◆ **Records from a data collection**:

++++++++

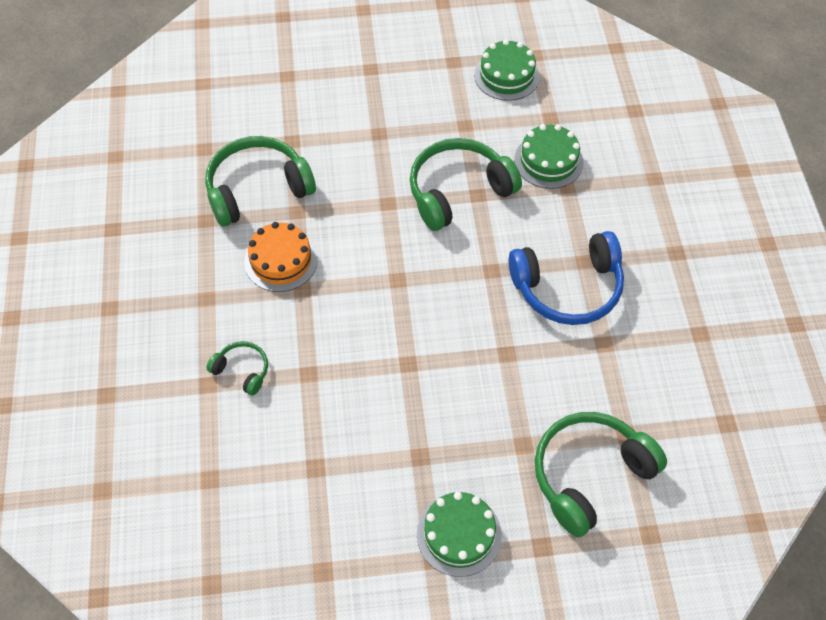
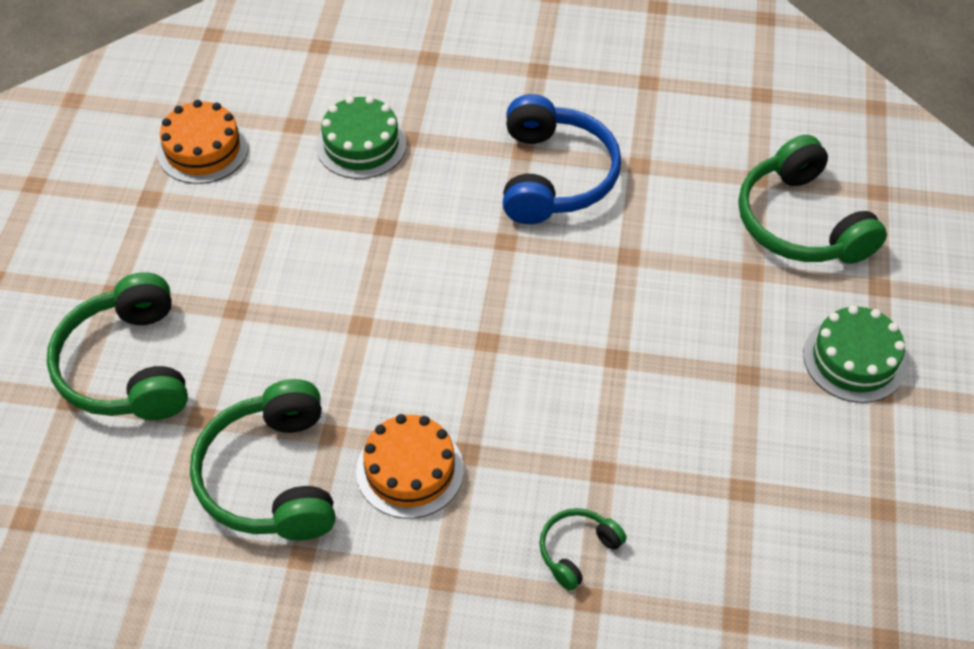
camera: 75 degrees left, 5 degrees down
green headphones [410,138,522,231] -> green headphones moved to [47,272,188,420]
green cake [474,39,540,101] -> orange cake [157,100,249,184]

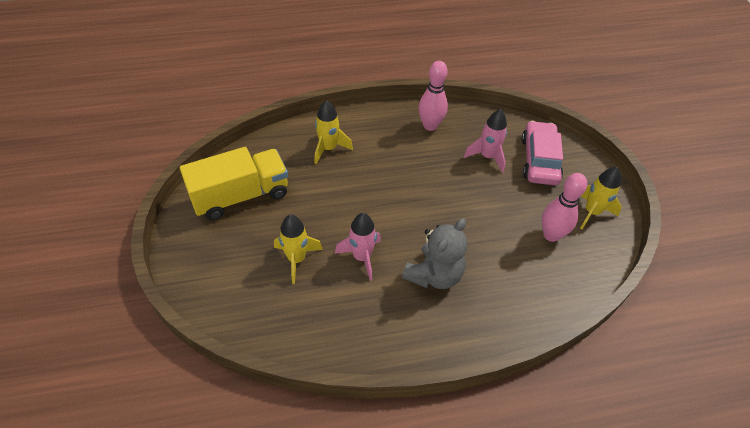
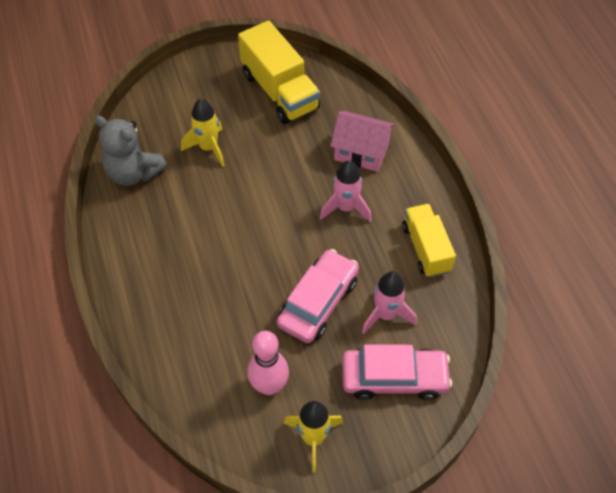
camera: 85 degrees right, 5 degrees up
yellow rocket [314,100,353,164] -> pink house [330,111,395,172]
pink rocket [335,213,381,281] -> pink rocket moved to [320,160,372,222]
grey teddy bear [402,218,467,289] -> grey teddy bear moved to [95,116,167,186]
pink bowling pin [419,61,448,131] -> yellow truck [402,204,456,277]
none -> pink car [277,249,359,343]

++++++++

◆ **Assigned task**: Return, exactly as they stand, all of the lines above, but not the pictures.

◆ **Exercise result**:
camera: 75 degrees left, 5 degrees down
green headphones [410,138,522,231] -> green headphones moved to [47,272,188,420]
green cake [474,39,540,101] -> orange cake [157,100,249,184]

camera: 85 degrees right, 5 degrees up
yellow rocket [314,100,353,164] -> pink house [330,111,395,172]
pink rocket [335,213,381,281] -> pink rocket moved to [320,160,372,222]
grey teddy bear [402,218,467,289] -> grey teddy bear moved to [95,116,167,186]
pink bowling pin [419,61,448,131] -> yellow truck [402,204,456,277]
none -> pink car [277,249,359,343]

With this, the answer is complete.